Provided material
---*---
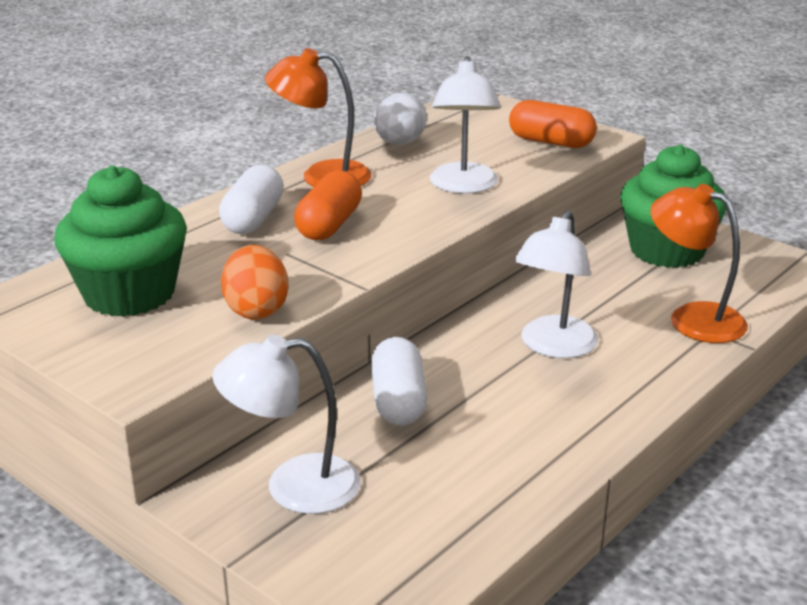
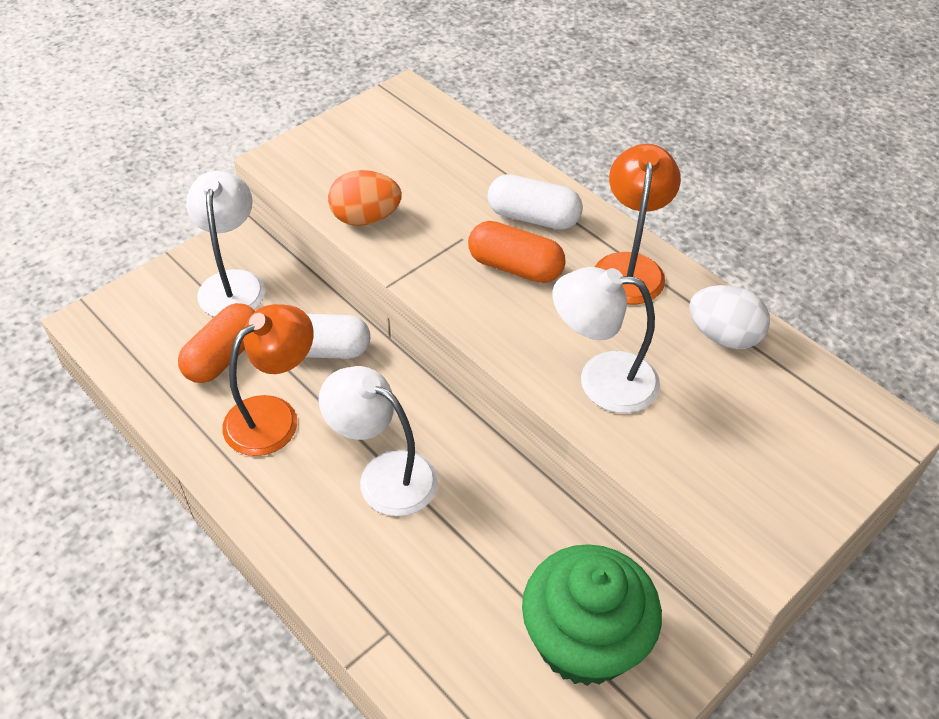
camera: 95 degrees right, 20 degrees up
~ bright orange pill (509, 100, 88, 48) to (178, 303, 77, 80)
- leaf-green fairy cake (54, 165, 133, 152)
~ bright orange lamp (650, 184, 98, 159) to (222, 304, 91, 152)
---*---
What you will do
Using the listing above, return exactly, and only, the lines from the one that contains "- leaf-green fairy cake (54, 165, 133, 152)" through its last line, both included.

Solution to the problem
- leaf-green fairy cake (54, 165, 133, 152)
~ bright orange lamp (650, 184, 98, 159) to (222, 304, 91, 152)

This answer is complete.